**WHAT IS REQUIRED**.
In the records below, copy the lines starting at the one that contains "purple line: moved 2 px right, 9 px down" and ending at the one that contains "black rectangle: moved 68", and substitute "navy rectangle" for "black rectangle" while keeping everything else unchanged. Leave the pictures out of your answer.

**DATA LINES**.
※ ※ ※

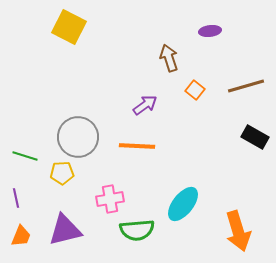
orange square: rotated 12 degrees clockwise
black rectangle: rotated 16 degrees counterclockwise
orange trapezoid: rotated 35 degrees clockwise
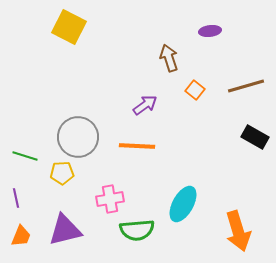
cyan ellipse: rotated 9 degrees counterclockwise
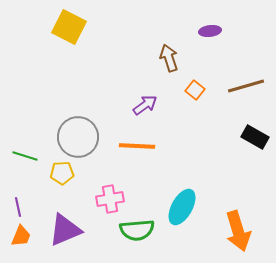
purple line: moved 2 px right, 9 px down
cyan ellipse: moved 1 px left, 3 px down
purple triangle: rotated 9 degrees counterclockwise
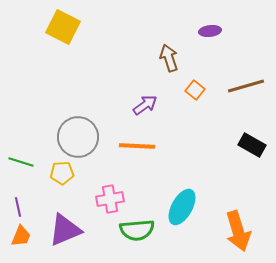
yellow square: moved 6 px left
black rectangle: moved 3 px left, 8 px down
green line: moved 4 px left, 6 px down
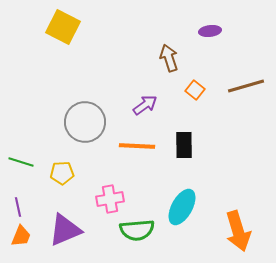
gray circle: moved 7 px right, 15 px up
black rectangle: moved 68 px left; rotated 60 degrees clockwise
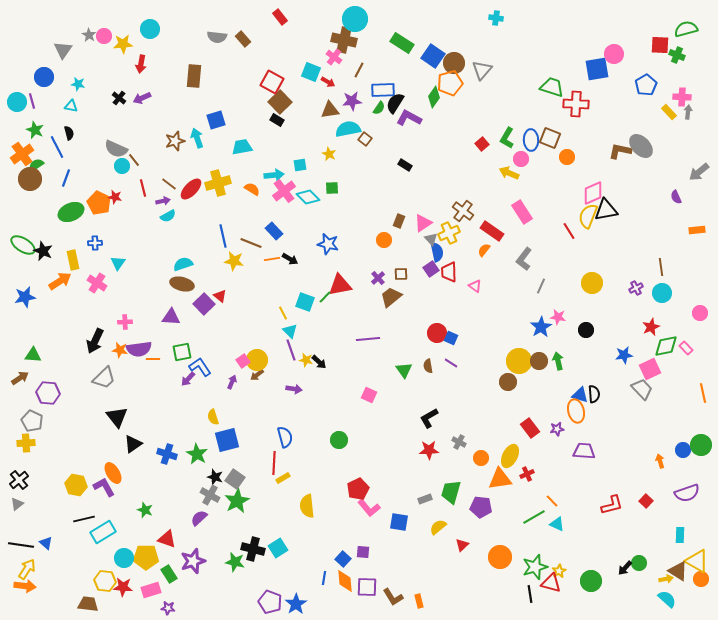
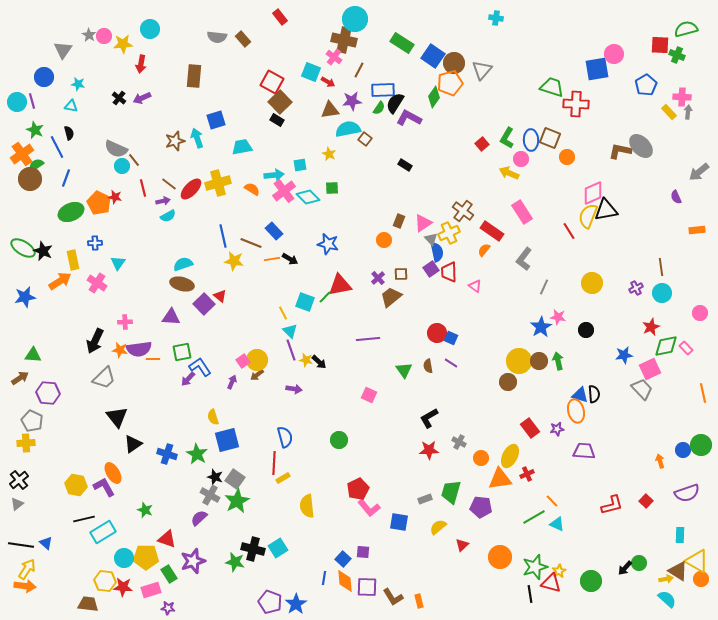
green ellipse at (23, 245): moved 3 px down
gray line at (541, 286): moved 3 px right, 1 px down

※ ※ ※

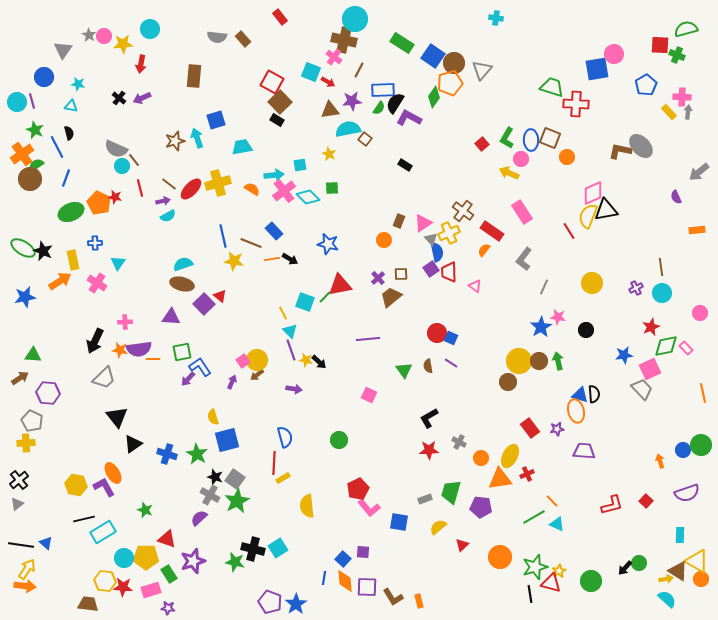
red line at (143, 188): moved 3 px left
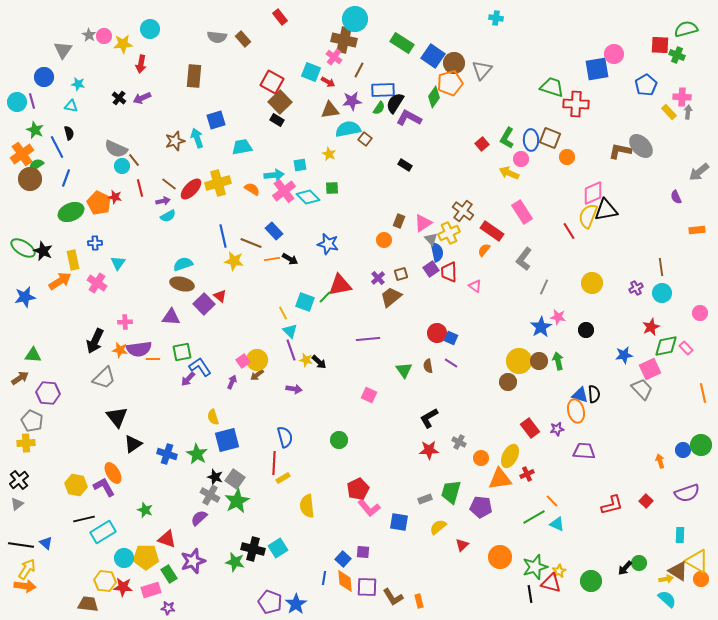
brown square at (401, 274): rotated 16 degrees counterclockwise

※ ※ ※

**SOLVED EXERCISE**.
purple line: moved 2 px right, 9 px down
cyan ellipse: moved 1 px left, 3 px down
purple triangle: rotated 9 degrees counterclockwise
yellow square: moved 6 px left
navy rectangle: moved 3 px left, 8 px down
green line: moved 4 px left, 6 px down
gray circle: moved 7 px right, 15 px up
navy rectangle: moved 68 px left; rotated 60 degrees clockwise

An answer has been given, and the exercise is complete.